Please, starting at the line that contains "DHT2 pin DATA: A11 -> B4", reproduce every line exactly until the records run out, skipping all pictures.

Input material section start

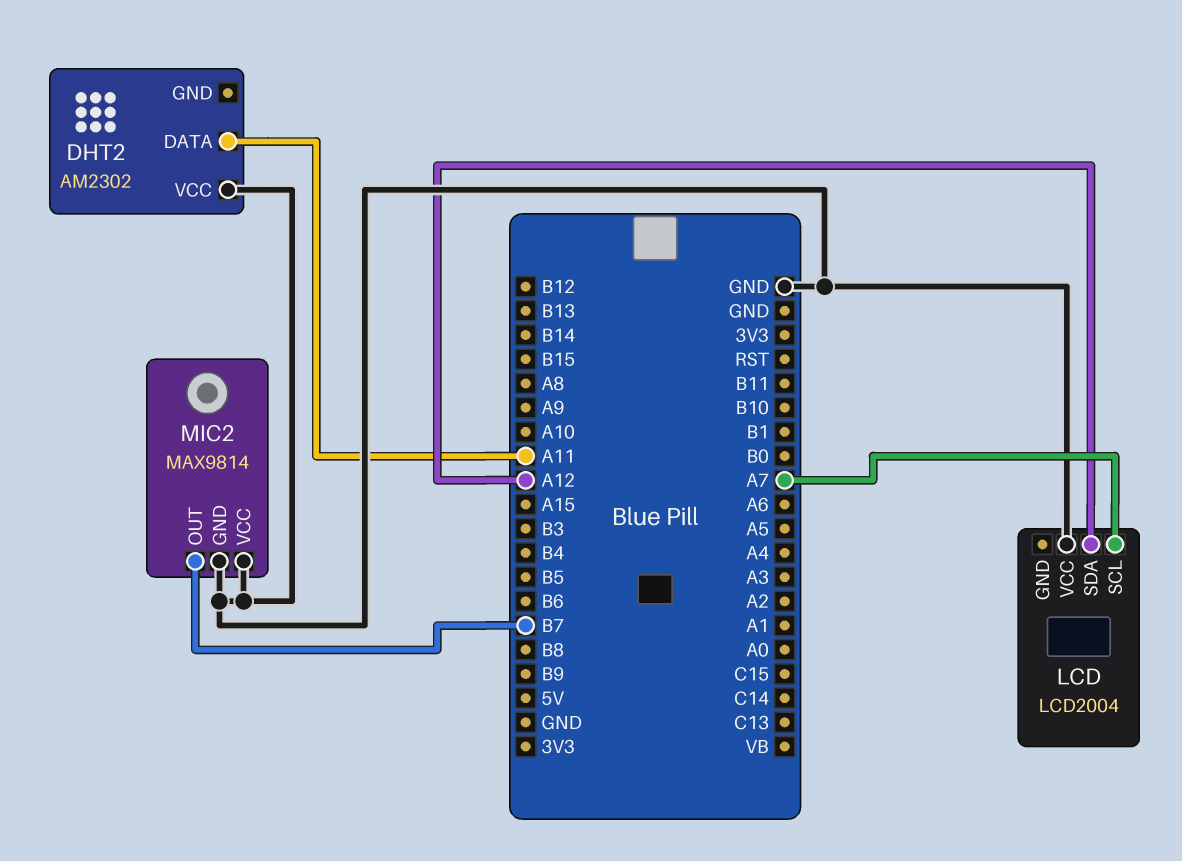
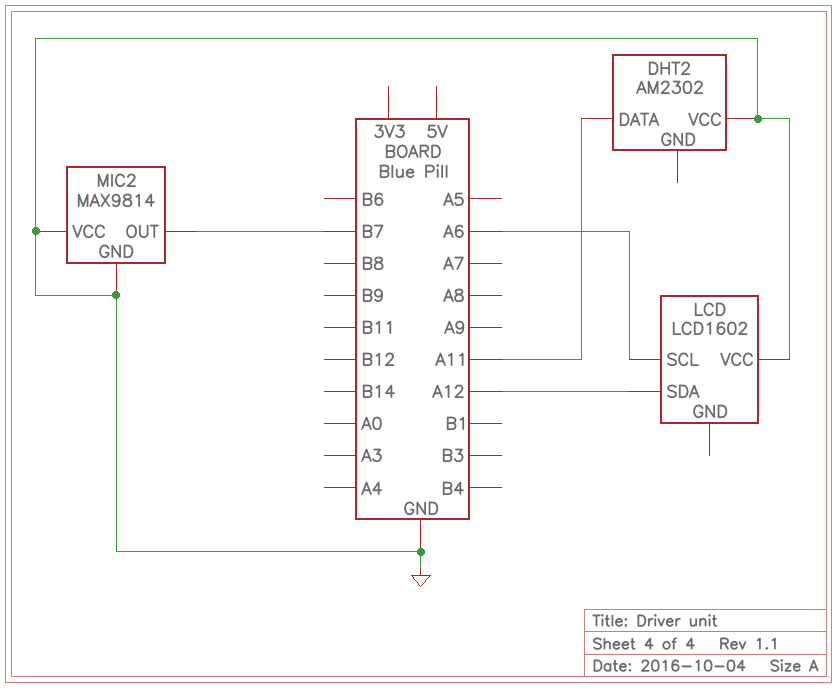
LCD: LCD2004 -> LCD1602
LCD pin SCL: A7 -> A6

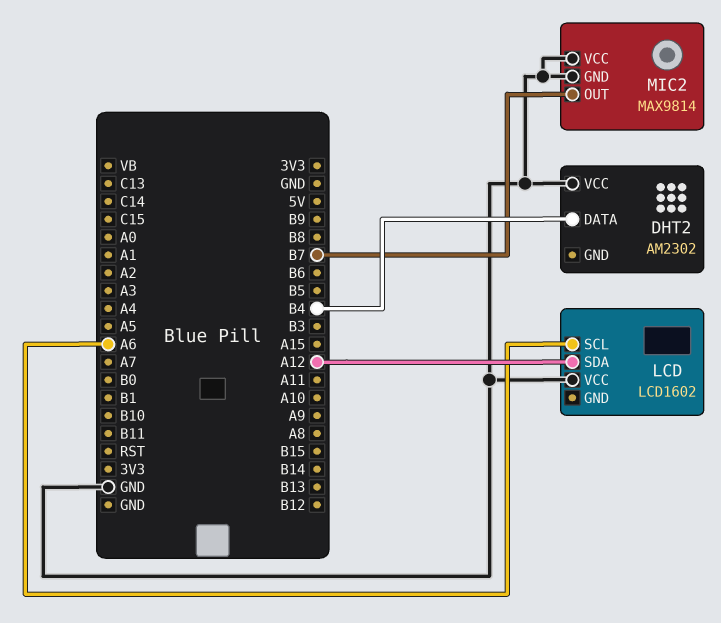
DHT2 pin DATA: A11 -> B4

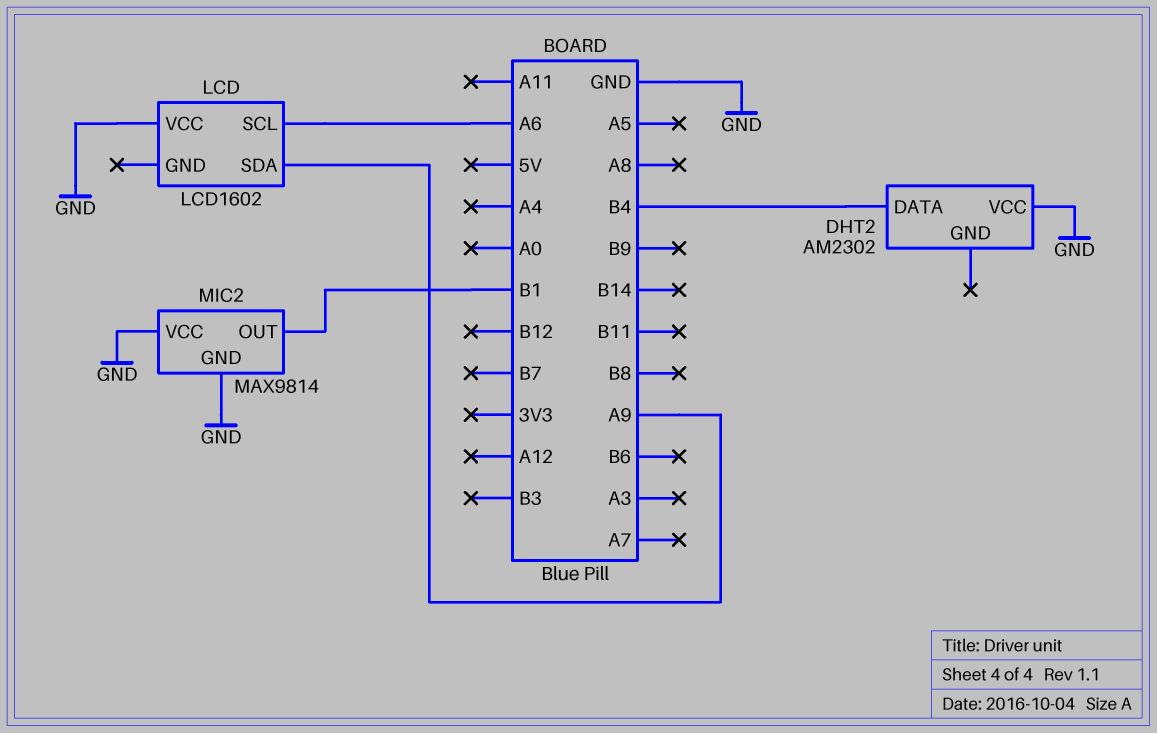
LCD pin SDA: A12 -> A9
MIC2 pin OUT: B7 -> B1

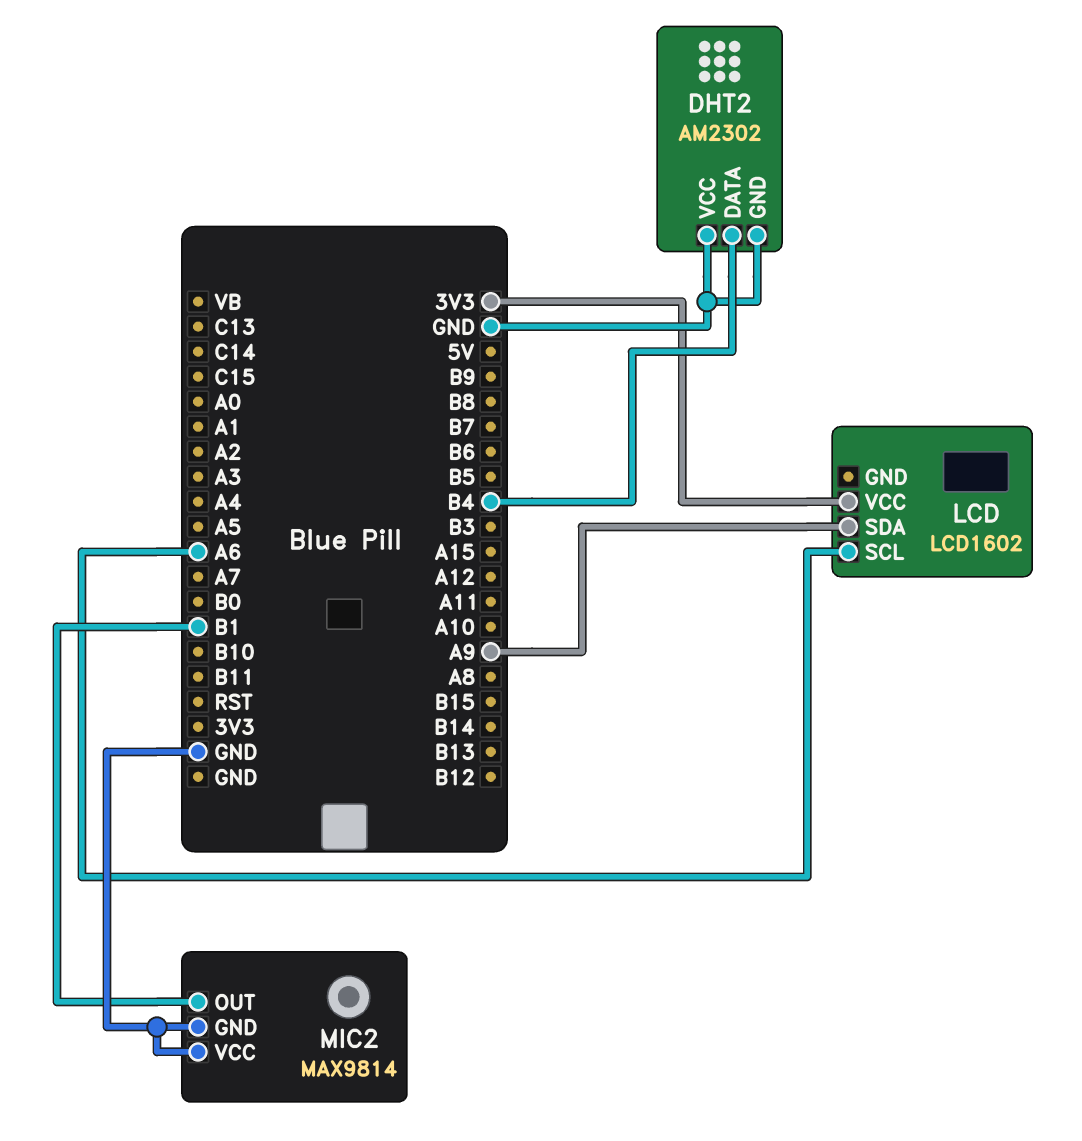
DHT2 pin GND: none -> GND
LCD pin VCC: GND -> 3V3

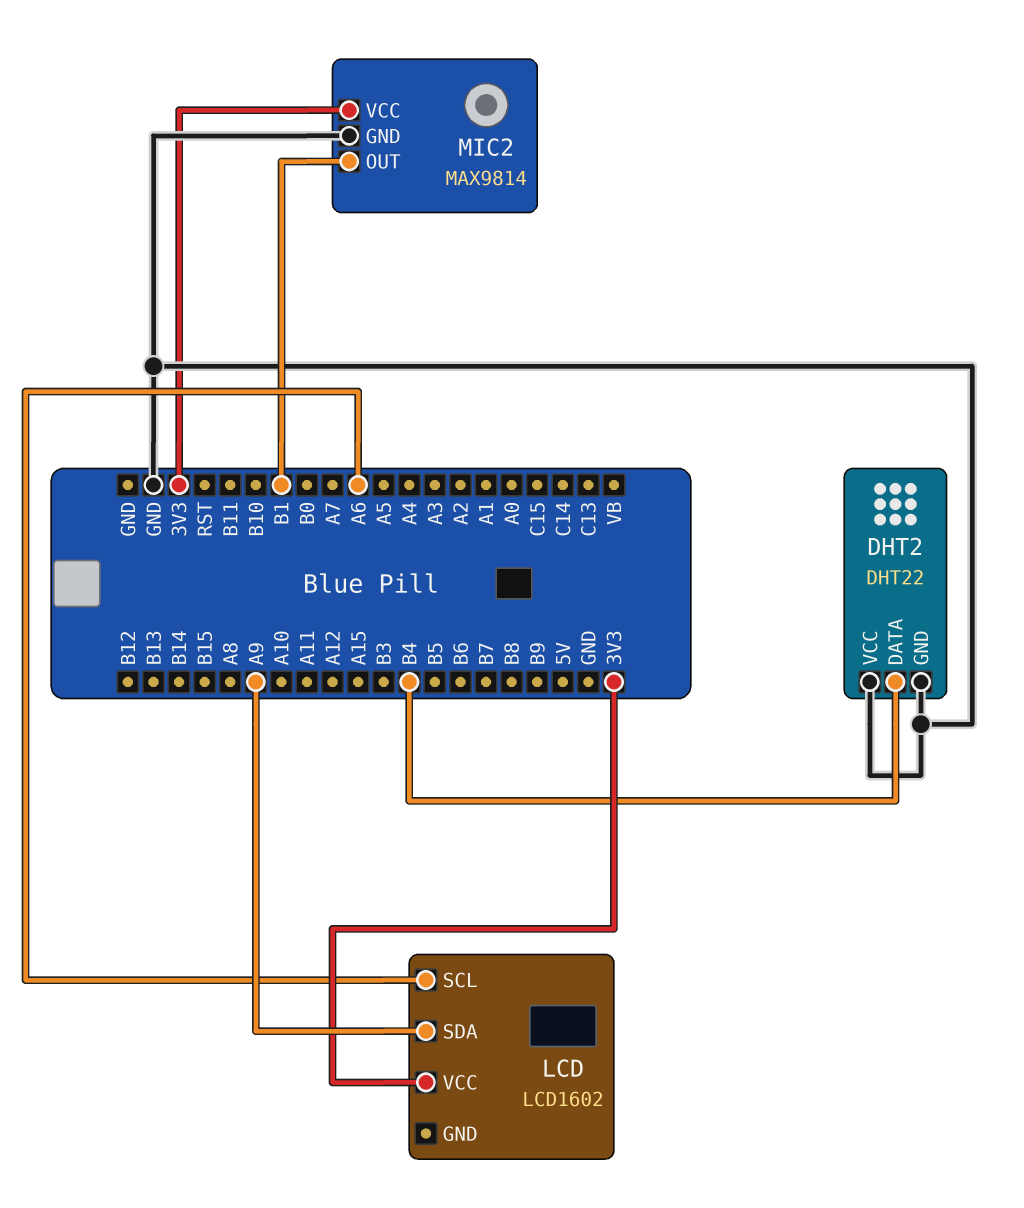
DHT2: AM2302 -> DHT22
MIC2 pin VCC: GND -> 3V3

Input material section end

* **Response**:
DHT2 pin DATA: A11 -> B4

LCD pin SDA: A12 -> A9
MIC2 pin OUT: B7 -> B1

DHT2 pin GND: none -> GND
LCD pin VCC: GND -> 3V3

DHT2: AM2302 -> DHT22
MIC2 pin VCC: GND -> 3V3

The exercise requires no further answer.